### Your task
The answer should hold every line of the listing, unchanged and free of images.

### Information shown
..............................

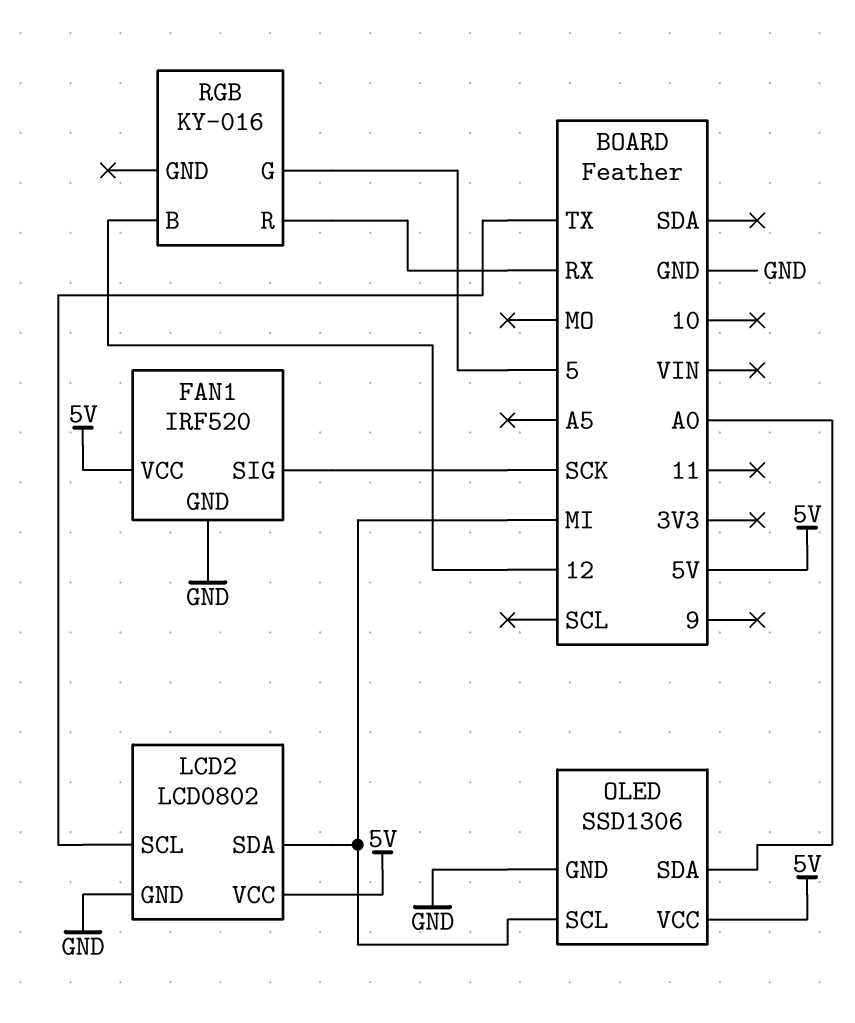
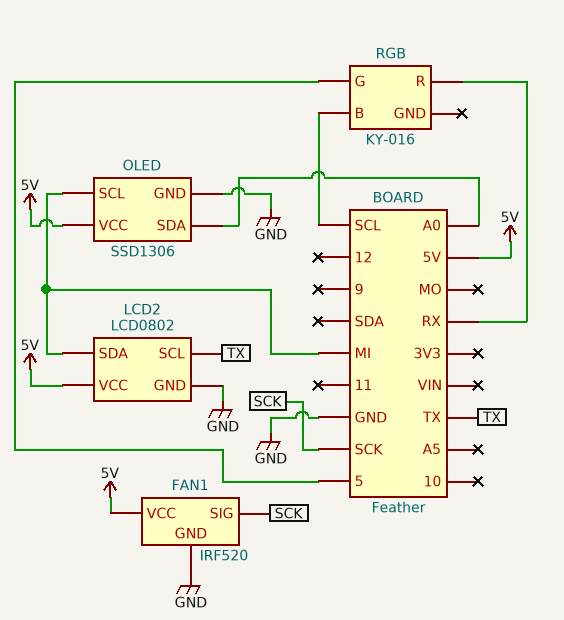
RGB pin B: 12 -> SCL

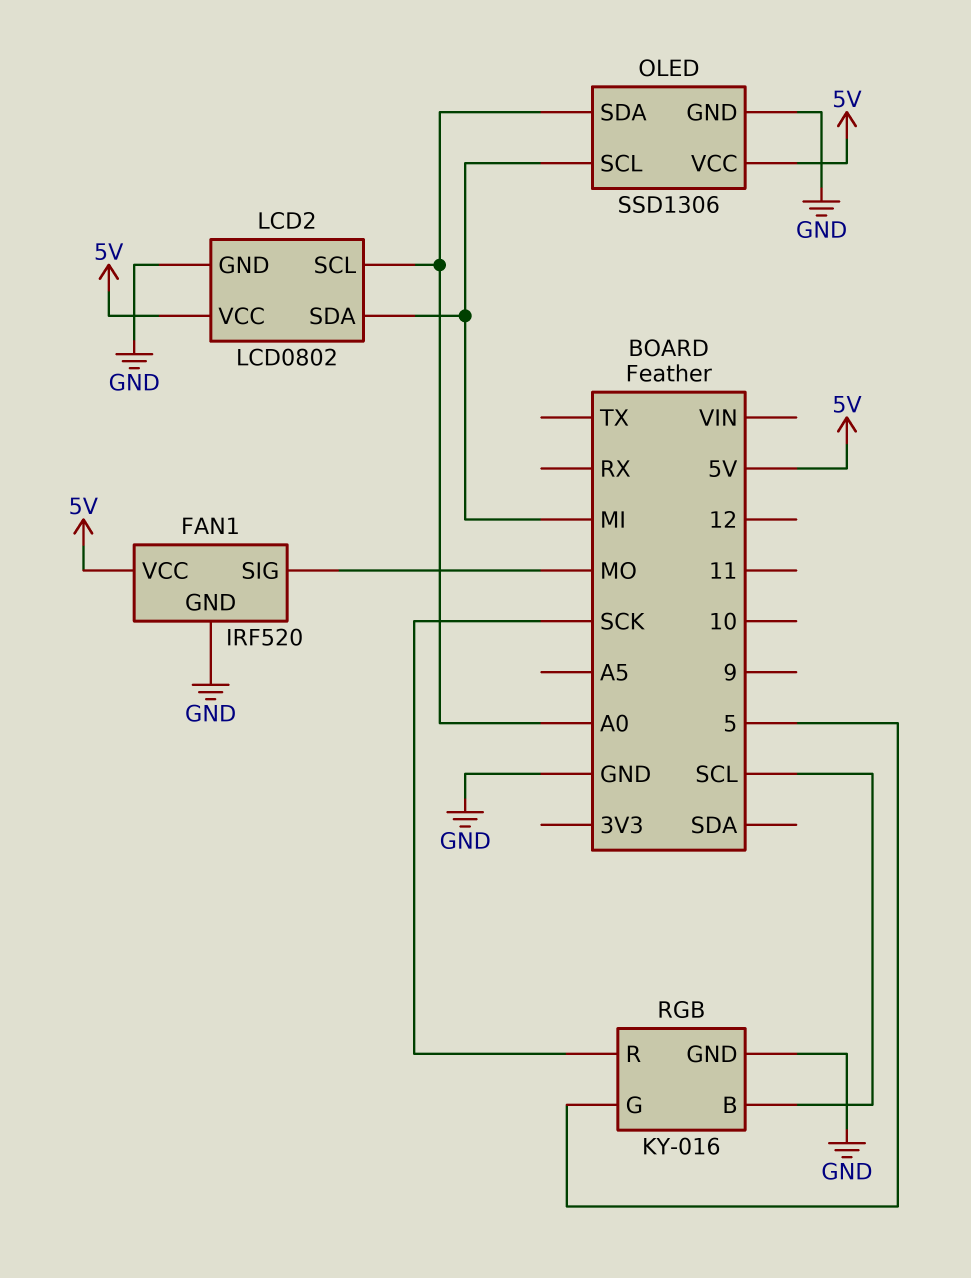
FAN1 pin SIG: SCK -> MO
LCD2 pin SCL: TX -> A0
RGB pin GND: none -> GND
RGB pin R: RX -> SCK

..............................

### Result below
RGB pin B: 12 -> SCL

FAN1 pin SIG: SCK -> MO
LCD2 pin SCL: TX -> A0
RGB pin GND: none -> GND
RGB pin R: RX -> SCK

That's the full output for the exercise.